**Task details:** In the records that follow, find the line with "TEMP pin OUT: GP11 -> GP27"; from there, retype every line exactly through the line with "MATRIX2 pin VCC: 5V -> 3V3", which also belongs to the answer.

**Data for this exercise:**

*** Block opens ***

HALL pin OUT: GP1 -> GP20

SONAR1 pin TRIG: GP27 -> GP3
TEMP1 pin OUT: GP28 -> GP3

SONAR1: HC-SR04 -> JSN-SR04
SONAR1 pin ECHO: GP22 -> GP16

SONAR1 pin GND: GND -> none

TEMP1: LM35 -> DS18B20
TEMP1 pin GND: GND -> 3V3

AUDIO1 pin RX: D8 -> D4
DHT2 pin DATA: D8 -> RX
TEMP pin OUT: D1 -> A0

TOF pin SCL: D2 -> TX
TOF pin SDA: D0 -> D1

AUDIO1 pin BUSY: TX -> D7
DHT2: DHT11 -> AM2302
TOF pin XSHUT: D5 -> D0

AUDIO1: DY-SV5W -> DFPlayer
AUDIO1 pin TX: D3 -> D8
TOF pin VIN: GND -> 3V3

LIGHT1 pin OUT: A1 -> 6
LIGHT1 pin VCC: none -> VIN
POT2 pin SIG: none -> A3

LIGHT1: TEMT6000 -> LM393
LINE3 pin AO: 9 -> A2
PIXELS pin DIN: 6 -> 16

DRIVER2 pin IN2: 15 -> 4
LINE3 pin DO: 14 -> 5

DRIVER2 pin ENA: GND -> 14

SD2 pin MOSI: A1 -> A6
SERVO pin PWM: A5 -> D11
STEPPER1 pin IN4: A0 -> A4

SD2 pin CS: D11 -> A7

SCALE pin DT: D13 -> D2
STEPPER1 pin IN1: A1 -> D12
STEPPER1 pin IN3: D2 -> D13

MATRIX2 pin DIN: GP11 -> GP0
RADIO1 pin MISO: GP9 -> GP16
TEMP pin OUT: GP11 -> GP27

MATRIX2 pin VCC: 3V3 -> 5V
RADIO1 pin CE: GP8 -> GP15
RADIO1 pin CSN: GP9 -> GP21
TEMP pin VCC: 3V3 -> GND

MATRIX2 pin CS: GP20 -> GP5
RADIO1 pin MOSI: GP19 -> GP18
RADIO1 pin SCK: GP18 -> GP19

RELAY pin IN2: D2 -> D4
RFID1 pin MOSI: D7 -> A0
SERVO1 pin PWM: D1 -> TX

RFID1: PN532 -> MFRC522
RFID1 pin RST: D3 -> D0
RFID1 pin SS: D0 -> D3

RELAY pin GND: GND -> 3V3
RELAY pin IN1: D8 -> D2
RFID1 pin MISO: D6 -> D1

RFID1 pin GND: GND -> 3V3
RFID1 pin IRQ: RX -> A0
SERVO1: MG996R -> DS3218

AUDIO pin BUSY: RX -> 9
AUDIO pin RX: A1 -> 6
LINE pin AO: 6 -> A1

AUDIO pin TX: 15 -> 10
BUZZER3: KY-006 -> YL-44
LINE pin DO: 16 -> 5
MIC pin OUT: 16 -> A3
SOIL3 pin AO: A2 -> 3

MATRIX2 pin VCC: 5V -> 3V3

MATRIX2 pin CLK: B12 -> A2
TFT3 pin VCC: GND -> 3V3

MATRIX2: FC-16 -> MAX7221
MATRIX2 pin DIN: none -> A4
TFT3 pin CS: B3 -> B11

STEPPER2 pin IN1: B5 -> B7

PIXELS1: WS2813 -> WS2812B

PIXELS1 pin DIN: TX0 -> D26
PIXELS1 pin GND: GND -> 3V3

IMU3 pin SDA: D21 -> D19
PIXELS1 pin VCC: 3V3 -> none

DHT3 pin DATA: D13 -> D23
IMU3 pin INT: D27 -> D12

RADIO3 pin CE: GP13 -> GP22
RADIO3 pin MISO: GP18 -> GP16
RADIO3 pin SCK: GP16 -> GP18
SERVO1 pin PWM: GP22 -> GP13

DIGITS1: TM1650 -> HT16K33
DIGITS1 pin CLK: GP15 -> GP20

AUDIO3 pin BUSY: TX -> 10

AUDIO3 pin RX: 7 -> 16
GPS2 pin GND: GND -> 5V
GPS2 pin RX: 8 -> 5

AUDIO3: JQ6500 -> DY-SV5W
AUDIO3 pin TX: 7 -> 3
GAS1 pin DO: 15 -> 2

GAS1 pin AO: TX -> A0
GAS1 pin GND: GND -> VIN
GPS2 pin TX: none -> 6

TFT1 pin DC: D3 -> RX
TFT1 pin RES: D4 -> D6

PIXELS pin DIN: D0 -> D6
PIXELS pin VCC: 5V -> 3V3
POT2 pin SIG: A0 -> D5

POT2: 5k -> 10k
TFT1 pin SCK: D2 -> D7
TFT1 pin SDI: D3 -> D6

*** Block closes ***

**Written solution:**
TEMP pin OUT: GP11 -> GP27

MATRIX2 pin VCC: 3V3 -> 5V
RADIO1 pin CE: GP8 -> GP15
RADIO1 pin CSN: GP9 -> GP21
TEMP pin VCC: 3V3 -> GND

MATRIX2 pin CS: GP20 -> GP5
RADIO1 pin MOSI: GP19 -> GP18
RADIO1 pin SCK: GP18 -> GP19

RELAY pin IN2: D2 -> D4
RFID1 pin MOSI: D7 -> A0
SERVO1 pin PWM: D1 -> TX

RFID1: PN532 -> MFRC522
RFID1 pin RST: D3 -> D0
RFID1 pin SS: D0 -> D3

RELAY pin GND: GND -> 3V3
RELAY pin IN1: D8 -> D2
RFID1 pin MISO: D6 -> D1

RFID1 pin GND: GND -> 3V3
RFID1 pin IRQ: RX -> A0
SERVO1: MG996R -> DS3218

AUDIO pin BUSY: RX -> 9
AUDIO pin RX: A1 -> 6
LINE pin AO: 6 -> A1

AUDIO pin TX: 15 -> 10
BUZZER3: KY-006 -> YL-44
LINE pin DO: 16 -> 5
MIC pin OUT: 16 -> A3
SOIL3 pin AO: A2 -> 3

MATRIX2 pin VCC: 5V -> 3V3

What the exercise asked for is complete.